PROBLEM TO WORK ON:
After locating the line with "Inbox - Bernd: [887,531,1216,768]" in the data that follows, return it and every later line exactly, up to and including the line with "Trash: [140,164,191,228] ->".

[Saved data entries]
----------------
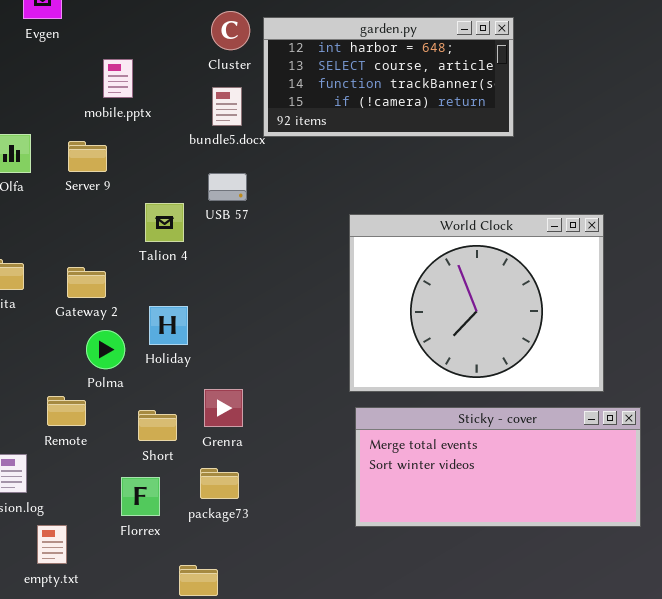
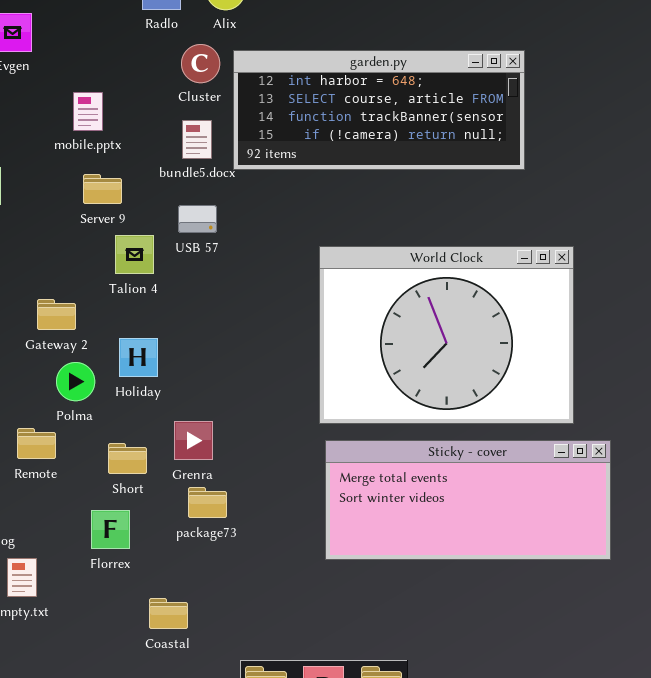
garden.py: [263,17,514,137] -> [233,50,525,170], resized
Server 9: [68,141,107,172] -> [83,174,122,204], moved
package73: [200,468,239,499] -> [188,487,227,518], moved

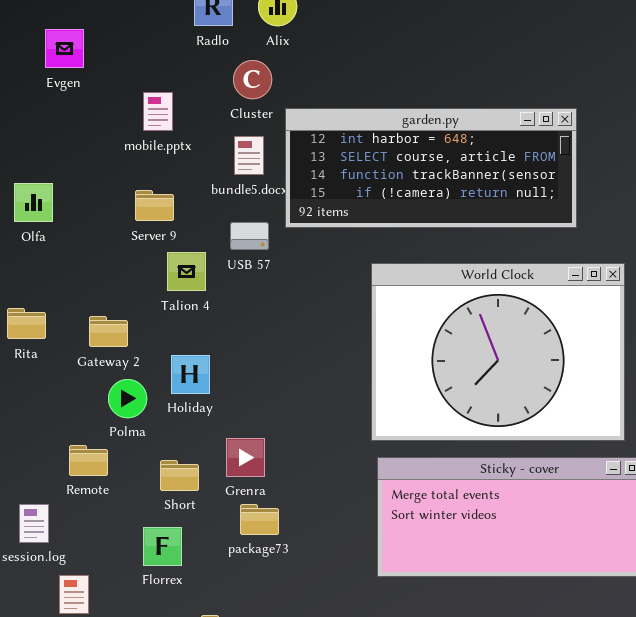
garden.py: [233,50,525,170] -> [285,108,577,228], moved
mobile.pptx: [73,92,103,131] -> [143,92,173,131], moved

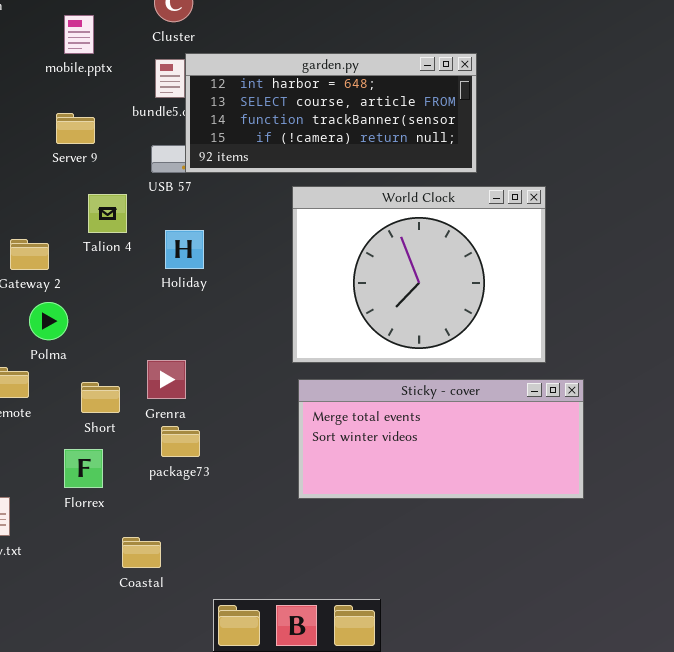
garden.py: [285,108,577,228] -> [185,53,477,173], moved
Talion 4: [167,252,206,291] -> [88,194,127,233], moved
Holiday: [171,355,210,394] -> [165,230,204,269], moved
----------------
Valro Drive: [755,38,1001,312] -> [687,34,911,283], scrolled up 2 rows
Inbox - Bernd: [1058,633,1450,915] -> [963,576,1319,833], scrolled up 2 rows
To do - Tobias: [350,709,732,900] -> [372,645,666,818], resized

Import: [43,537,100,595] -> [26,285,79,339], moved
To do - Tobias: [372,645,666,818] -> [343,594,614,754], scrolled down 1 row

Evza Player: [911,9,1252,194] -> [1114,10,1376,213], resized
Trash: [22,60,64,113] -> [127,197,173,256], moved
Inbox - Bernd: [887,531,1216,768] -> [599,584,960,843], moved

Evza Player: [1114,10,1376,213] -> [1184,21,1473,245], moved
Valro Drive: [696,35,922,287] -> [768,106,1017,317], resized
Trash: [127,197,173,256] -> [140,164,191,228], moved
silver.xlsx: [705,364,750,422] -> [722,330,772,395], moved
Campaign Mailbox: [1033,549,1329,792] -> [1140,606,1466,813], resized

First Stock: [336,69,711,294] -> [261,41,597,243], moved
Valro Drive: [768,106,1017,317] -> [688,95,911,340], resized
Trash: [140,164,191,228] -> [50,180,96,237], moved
----------------
RESPONSE BELOW:
Inbox - Bernd: [887,531,1216,768] -> [599,584,960,843], moved

Evza Player: [1114,10,1376,213] -> [1184,21,1473,245], moved
Valro Drive: [696,35,922,287] -> [768,106,1017,317], resized
Trash: [127,197,173,256] -> [140,164,191,228], moved
silver.xlsx: [705,364,750,422] -> [722,330,772,395], moved
Campaign Mailbox: [1033,549,1329,792] -> [1140,606,1466,813], resized

First Stock: [336,69,711,294] -> [261,41,597,243], moved
Valro Drive: [768,106,1017,317] -> [688,95,911,340], resized
Trash: [140,164,191,228] -> [50,180,96,237], moved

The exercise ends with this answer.